▶ Stored data:
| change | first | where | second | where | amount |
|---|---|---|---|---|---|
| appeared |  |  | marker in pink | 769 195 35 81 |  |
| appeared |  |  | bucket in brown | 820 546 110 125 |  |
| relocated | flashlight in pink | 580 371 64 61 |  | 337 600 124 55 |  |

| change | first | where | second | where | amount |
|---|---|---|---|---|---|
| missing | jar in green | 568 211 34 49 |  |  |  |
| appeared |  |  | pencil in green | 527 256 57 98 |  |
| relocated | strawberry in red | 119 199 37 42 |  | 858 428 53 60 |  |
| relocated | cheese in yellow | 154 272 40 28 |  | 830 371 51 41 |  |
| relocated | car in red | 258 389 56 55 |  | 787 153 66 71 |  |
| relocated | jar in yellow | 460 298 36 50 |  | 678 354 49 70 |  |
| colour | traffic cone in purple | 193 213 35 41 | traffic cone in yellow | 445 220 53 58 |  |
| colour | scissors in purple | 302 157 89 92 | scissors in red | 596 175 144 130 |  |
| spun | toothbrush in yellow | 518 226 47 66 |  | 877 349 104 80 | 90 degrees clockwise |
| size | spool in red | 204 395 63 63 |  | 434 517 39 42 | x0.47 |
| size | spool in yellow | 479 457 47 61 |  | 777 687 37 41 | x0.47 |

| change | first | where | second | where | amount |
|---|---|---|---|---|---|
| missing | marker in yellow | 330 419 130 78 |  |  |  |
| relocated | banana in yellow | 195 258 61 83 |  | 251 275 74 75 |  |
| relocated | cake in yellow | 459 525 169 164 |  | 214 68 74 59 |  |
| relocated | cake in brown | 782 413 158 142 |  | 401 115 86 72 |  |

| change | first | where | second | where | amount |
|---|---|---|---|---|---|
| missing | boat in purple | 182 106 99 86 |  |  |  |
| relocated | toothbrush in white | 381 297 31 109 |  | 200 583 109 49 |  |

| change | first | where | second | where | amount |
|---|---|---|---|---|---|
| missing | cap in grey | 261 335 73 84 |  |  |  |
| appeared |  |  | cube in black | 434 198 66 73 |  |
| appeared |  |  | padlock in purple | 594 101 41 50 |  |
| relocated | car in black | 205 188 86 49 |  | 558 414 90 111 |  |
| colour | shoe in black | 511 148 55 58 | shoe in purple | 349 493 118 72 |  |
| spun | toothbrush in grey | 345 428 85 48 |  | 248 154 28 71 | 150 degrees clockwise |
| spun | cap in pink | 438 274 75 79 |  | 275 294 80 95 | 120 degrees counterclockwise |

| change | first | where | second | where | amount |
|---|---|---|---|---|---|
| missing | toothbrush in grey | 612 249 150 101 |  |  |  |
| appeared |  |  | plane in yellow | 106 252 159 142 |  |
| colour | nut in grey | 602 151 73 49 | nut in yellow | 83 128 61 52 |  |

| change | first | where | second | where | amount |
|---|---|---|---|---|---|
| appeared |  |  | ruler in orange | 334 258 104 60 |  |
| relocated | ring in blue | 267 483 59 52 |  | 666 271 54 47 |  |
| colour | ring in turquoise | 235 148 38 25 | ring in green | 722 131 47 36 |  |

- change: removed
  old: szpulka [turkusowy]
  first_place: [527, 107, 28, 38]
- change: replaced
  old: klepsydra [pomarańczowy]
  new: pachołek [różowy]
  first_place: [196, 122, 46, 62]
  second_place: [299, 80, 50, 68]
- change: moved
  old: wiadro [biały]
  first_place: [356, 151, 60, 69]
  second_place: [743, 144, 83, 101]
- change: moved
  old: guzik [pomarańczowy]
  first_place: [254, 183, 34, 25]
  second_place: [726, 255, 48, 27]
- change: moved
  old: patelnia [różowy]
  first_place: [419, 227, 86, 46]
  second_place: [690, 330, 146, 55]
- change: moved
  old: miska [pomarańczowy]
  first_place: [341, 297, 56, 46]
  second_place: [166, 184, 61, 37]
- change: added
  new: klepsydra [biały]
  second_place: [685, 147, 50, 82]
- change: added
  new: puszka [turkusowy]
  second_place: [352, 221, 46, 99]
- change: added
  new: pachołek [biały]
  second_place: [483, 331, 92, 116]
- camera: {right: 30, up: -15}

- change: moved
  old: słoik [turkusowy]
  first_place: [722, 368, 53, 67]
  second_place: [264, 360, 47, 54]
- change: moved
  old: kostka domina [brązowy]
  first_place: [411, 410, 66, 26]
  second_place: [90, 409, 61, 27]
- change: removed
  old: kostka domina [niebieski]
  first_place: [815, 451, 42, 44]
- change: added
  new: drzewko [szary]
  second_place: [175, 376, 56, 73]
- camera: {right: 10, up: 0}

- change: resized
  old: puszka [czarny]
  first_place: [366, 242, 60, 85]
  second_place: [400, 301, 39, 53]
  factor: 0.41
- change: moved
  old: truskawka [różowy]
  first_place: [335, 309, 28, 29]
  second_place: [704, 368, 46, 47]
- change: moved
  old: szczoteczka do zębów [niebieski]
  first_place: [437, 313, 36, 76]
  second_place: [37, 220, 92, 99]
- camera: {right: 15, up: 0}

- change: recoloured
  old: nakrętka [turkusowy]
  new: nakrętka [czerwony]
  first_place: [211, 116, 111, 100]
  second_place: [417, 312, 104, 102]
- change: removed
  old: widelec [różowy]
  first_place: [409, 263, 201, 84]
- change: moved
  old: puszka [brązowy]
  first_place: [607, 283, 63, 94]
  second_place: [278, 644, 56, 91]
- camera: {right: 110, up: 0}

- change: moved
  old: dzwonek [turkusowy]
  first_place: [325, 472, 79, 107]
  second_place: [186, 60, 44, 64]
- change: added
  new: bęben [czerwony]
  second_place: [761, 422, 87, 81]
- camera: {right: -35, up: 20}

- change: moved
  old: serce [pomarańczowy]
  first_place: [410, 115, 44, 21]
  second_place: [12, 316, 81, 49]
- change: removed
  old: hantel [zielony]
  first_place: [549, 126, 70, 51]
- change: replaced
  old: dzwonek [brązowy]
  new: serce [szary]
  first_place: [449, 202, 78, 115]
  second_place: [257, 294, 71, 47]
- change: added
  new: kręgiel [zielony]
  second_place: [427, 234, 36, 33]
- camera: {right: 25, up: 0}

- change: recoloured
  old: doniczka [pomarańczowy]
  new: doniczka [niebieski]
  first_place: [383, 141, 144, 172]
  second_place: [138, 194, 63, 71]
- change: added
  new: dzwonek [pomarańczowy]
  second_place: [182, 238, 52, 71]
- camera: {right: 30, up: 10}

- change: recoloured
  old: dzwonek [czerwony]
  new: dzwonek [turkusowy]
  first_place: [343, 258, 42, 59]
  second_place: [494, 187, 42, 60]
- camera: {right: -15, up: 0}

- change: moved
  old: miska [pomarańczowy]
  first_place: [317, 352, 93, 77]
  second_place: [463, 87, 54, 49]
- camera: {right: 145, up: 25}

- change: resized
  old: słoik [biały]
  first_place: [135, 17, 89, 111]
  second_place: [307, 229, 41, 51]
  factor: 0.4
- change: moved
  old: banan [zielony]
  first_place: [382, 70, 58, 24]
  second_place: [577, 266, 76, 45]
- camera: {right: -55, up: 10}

▶ Goal of the exercise:
Repeat each record above precisely as written.

▶ Solved exercise:
| change | first | where | second | where | amount |
|---|---|---|---|---|---|
| appeared |  |  | marker in pink | 769 195 35 81 |  |
| appeared |  |  | bucket in brown | 820 546 110 125 |  |
| relocated | flashlight in pink | 580 371 64 61 |  | 337 600 124 55 |  |

| change | first | where | second | where | amount |
|---|---|---|---|---|---|
| missing | jar in green | 568 211 34 49 |  |  |  |
| appeared |  |  | pencil in green | 527 256 57 98 |  |
| relocated | strawberry in red | 119 199 37 42 |  | 858 428 53 60 |  |
| relocated | cheese in yellow | 154 272 40 28 |  | 830 371 51 41 |  |
| relocated | car in red | 258 389 56 55 |  | 787 153 66 71 |  |
| relocated | jar in yellow | 460 298 36 50 |  | 678 354 49 70 |  |
| colour | traffic cone in purple | 193 213 35 41 | traffic cone in yellow | 445 220 53 58 |  |
| colour | scissors in purple | 302 157 89 92 | scissors in red | 596 175 144 130 |  |
| spun | toothbrush in yellow | 518 226 47 66 |  | 877 349 104 80 | 90 degrees clockwise |
| size | spool in red | 204 395 63 63 |  | 434 517 39 42 | x0.47 |
| size | spool in yellow | 479 457 47 61 |  | 777 687 37 41 | x0.47 |

| change | first | where | second | where | amount |
|---|---|---|---|---|---|
| missing | marker in yellow | 330 419 130 78 |  |  |  |
| relocated | banana in yellow | 195 258 61 83 |  | 251 275 74 75 |  |
| relocated | cake in yellow | 459 525 169 164 |  | 214 68 74 59 |  |
| relocated | cake in brown | 782 413 158 142 |  | 401 115 86 72 |  |

| change | first | where | second | where | amount |
|---|---|---|---|---|---|
| missing | boat in purple | 182 106 99 86 |  |  |  |
| relocated | toothbrush in white | 381 297 31 109 |  | 200 583 109 49 |  |

| change | first | where | second | where | amount |
|---|---|---|---|---|---|
| missing | cap in grey | 261 335 73 84 |  |  |  |
| appeared |  |  | cube in black | 434 198 66 73 |  |
| appeared |  |  | padlock in purple | 594 101 41 50 |  |
| relocated | car in black | 205 188 86 49 |  | 558 414 90 111 |  |
| colour | shoe in black | 511 148 55 58 | shoe in purple | 349 493 118 72 |  |
| spun | toothbrush in grey | 345 428 85 48 |  | 248 154 28 71 | 150 degrees clockwise |
| spun | cap in pink | 438 274 75 79 |  | 275 294 80 95 | 120 degrees counterclockwise |

| change | first | where | second | where | amount |
|---|---|---|---|---|---|
| missing | toothbrush in grey | 612 249 150 101 |  |  |  |
| appeared |  |  | plane in yellow | 106 252 159 142 |  |
| colour | nut in grey | 602 151 73 49 | nut in yellow | 83 128 61 52 |  |

| change | first | where | second | where | amount |
|---|---|---|---|---|---|
| appeared |  |  | ruler in orange | 334 258 104 60 |  |
| relocated | ring in blue | 267 483 59 52 |  | 666 271 54 47 |  |
| colour | ring in turquoise | 235 148 38 25 | ring in green | 722 131 47 36 |  |

- change: removed
  old: szpulka [turkusowy]
  first_place: [527, 107, 28, 38]
- change: replaced
  old: klepsydra [pomarańczowy]
  new: pachołek [różowy]
  first_place: [196, 122, 46, 62]
  second_place: [299, 80, 50, 68]
- change: moved
  old: wiadro [biały]
  first_place: [356, 151, 60, 69]
  second_place: [743, 144, 83, 101]
- change: moved
  old: guzik [pomarańczowy]
  first_place: [254, 183, 34, 25]
  second_place: [726, 255, 48, 27]
- change: moved
  old: patelnia [różowy]
  first_place: [419, 227, 86, 46]
  second_place: [690, 330, 146, 55]
- change: moved
  old: miska [pomarańczowy]
  first_place: [341, 297, 56, 46]
  second_place: [166, 184, 61, 37]
- change: added
  new: klepsydra [biały]
  second_place: [685, 147, 50, 82]
- change: added
  new: puszka [turkusowy]
  second_place: [352, 221, 46, 99]
- change: added
  new: pachołek [biały]
  second_place: [483, 331, 92, 116]
- camera: {right: 30, up: -15}

- change: moved
  old: słoik [turkusowy]
  first_place: [722, 368, 53, 67]
  second_place: [264, 360, 47, 54]
- change: moved
  old: kostka domina [brązowy]
  first_place: [411, 410, 66, 26]
  second_place: [90, 409, 61, 27]
- change: removed
  old: kostka domina [niebieski]
  first_place: [815, 451, 42, 44]
- change: added
  new: drzewko [szary]
  second_place: [175, 376, 56, 73]
- camera: {right: 10, up: 0}

- change: resized
  old: puszka [czarny]
  first_place: [366, 242, 60, 85]
  second_place: [400, 301, 39, 53]
  factor: 0.41
- change: moved
  old: truskawka [różowy]
  first_place: [335, 309, 28, 29]
  second_place: [704, 368, 46, 47]
- change: moved
  old: szczoteczka do zębów [niebieski]
  first_place: [437, 313, 36, 76]
  second_place: [37, 220, 92, 99]
- camera: {right: 15, up: 0}

- change: recoloured
  old: nakrętka [turkusowy]
  new: nakrętka [czerwony]
  first_place: [211, 116, 111, 100]
  second_place: [417, 312, 104, 102]
- change: removed
  old: widelec [różowy]
  first_place: [409, 263, 201, 84]
- change: moved
  old: puszka [brązowy]
  first_place: [607, 283, 63, 94]
  second_place: [278, 644, 56, 91]
- camera: {right: 110, up: 0}

- change: moved
  old: dzwonek [turkusowy]
  first_place: [325, 472, 79, 107]
  second_place: [186, 60, 44, 64]
- change: added
  new: bęben [czerwony]
  second_place: [761, 422, 87, 81]
- camera: {right: -35, up: 20}

- change: moved
  old: serce [pomarańczowy]
  first_place: [410, 115, 44, 21]
  second_place: [12, 316, 81, 49]
- change: removed
  old: hantel [zielony]
  first_place: [549, 126, 70, 51]
- change: replaced
  old: dzwonek [brązowy]
  new: serce [szary]
  first_place: [449, 202, 78, 115]
  second_place: [257, 294, 71, 47]
- change: added
  new: kręgiel [zielony]
  second_place: [427, 234, 36, 33]
- camera: {right: 25, up: 0}

- change: recoloured
  old: doniczka [pomarańczowy]
  new: doniczka [niebieski]
  first_place: [383, 141, 144, 172]
  second_place: [138, 194, 63, 71]
- change: added
  new: dzwonek [pomarańczowy]
  second_place: [182, 238, 52, 71]
- camera: {right: 30, up: 10}

- change: recoloured
  old: dzwonek [czerwony]
  new: dzwonek [turkusowy]
  first_place: [343, 258, 42, 59]
  second_place: [494, 187, 42, 60]
- camera: {right: -15, up: 0}

- change: moved
  old: miska [pomarańczowy]
  first_place: [317, 352, 93, 77]
  second_place: [463, 87, 54, 49]
- camera: {right: 145, up: 25}

- change: resized
  old: słoik [biały]
  first_place: [135, 17, 89, 111]
  second_place: [307, 229, 41, 51]
  factor: 0.4
- change: moved
  old: banan [zielony]
  first_place: [382, 70, 58, 24]
  second_place: [577, 266, 76, 45]
- camera: {right: -55, up: 10}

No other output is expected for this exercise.